* _Input material_

══════════

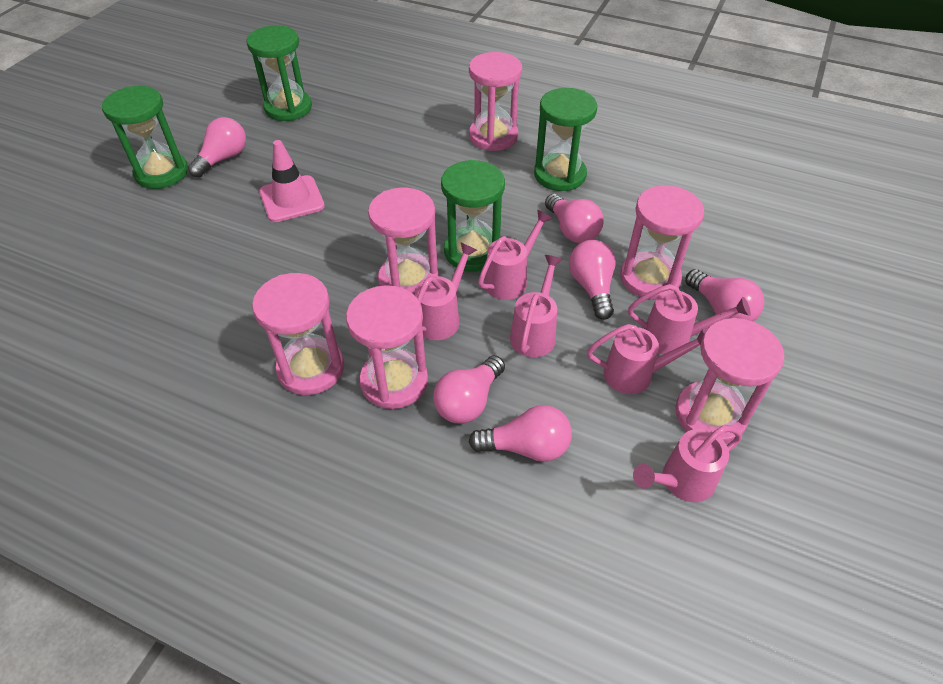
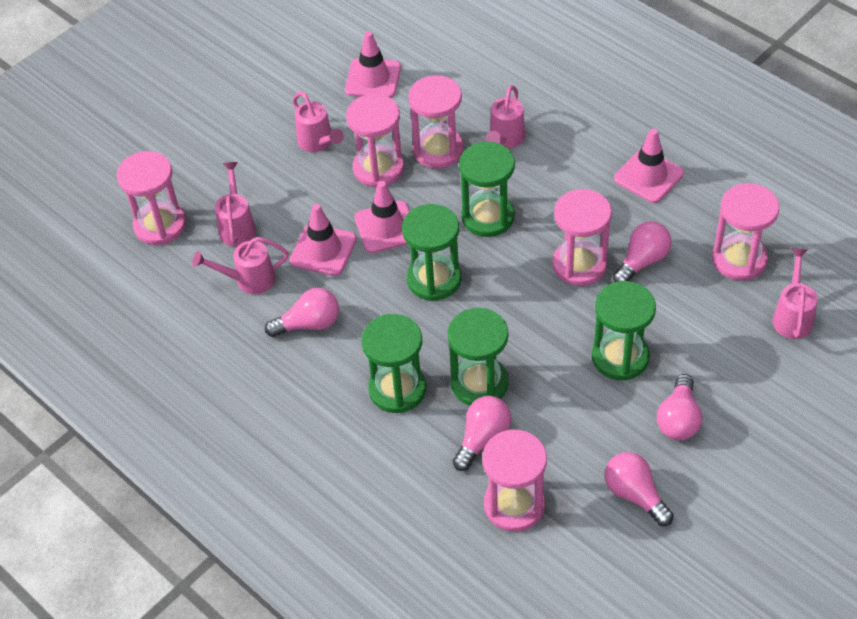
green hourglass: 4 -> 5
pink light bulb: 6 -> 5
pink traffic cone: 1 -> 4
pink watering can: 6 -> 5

══════════

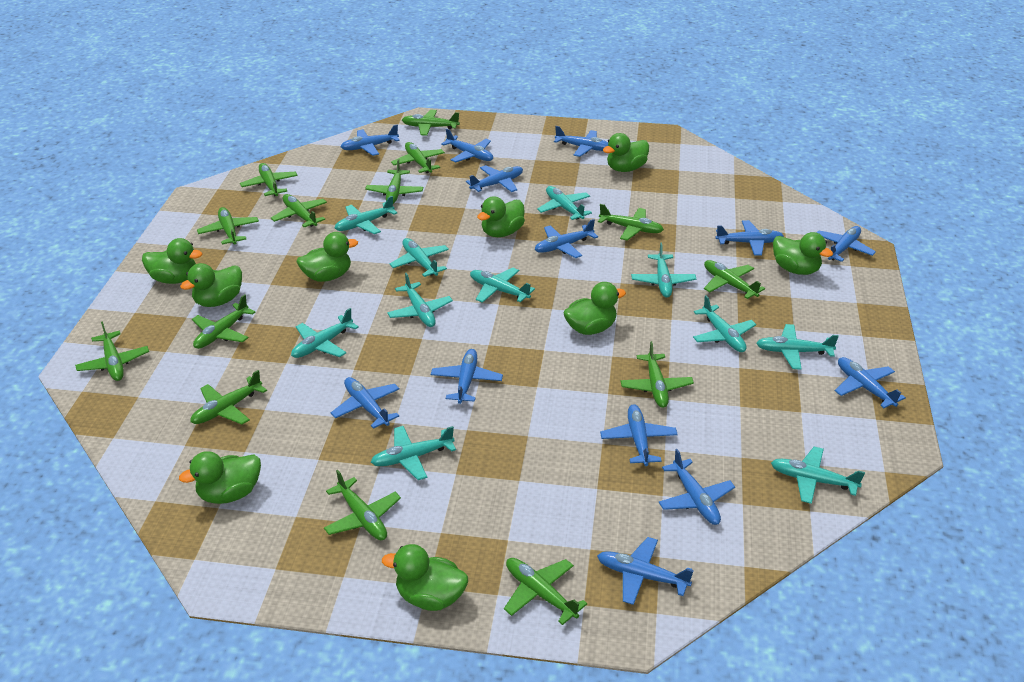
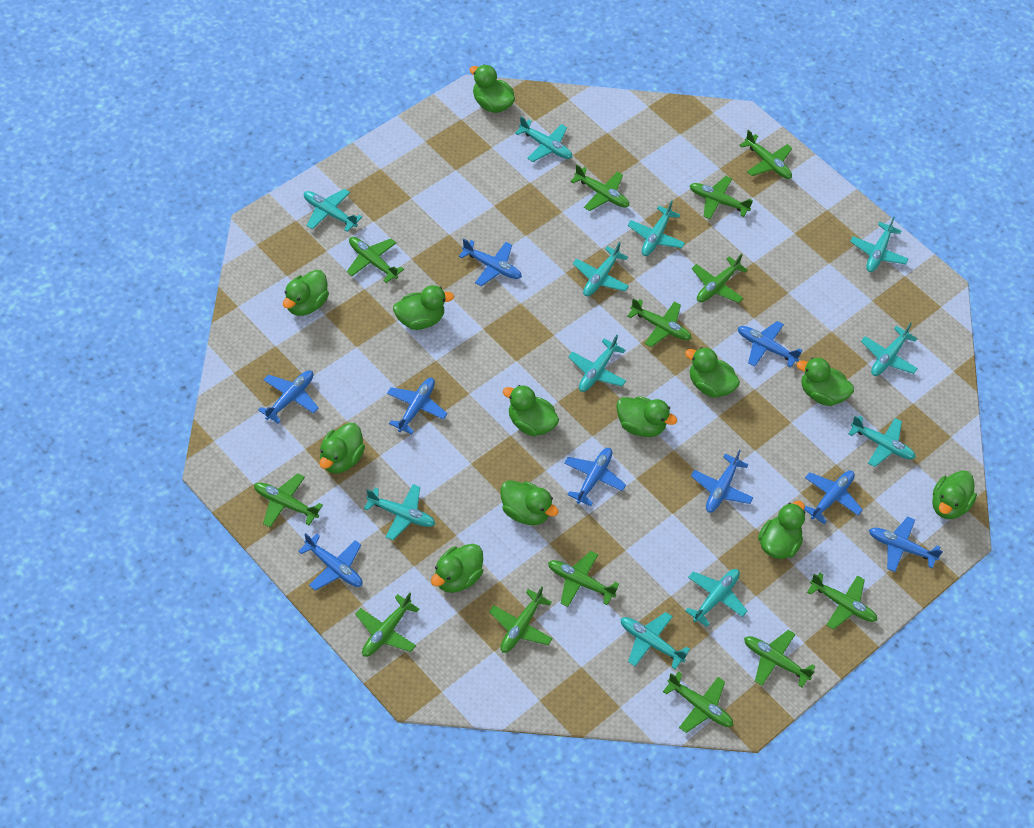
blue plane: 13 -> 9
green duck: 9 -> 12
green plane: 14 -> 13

══════════

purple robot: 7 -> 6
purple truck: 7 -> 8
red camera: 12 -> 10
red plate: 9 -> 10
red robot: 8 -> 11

══════════

* _What the exercise asks_
The response must hold only the lines above from the line with "green hourglass: 4 -> 5" through the line with "pink watering can: 6 -> 5", each copied exactly, both ends kept.

* _Solution to the exercise_
green hourglass: 4 -> 5
pink light bulb: 6 -> 5
pink traffic cone: 1 -> 4
pink watering can: 6 -> 5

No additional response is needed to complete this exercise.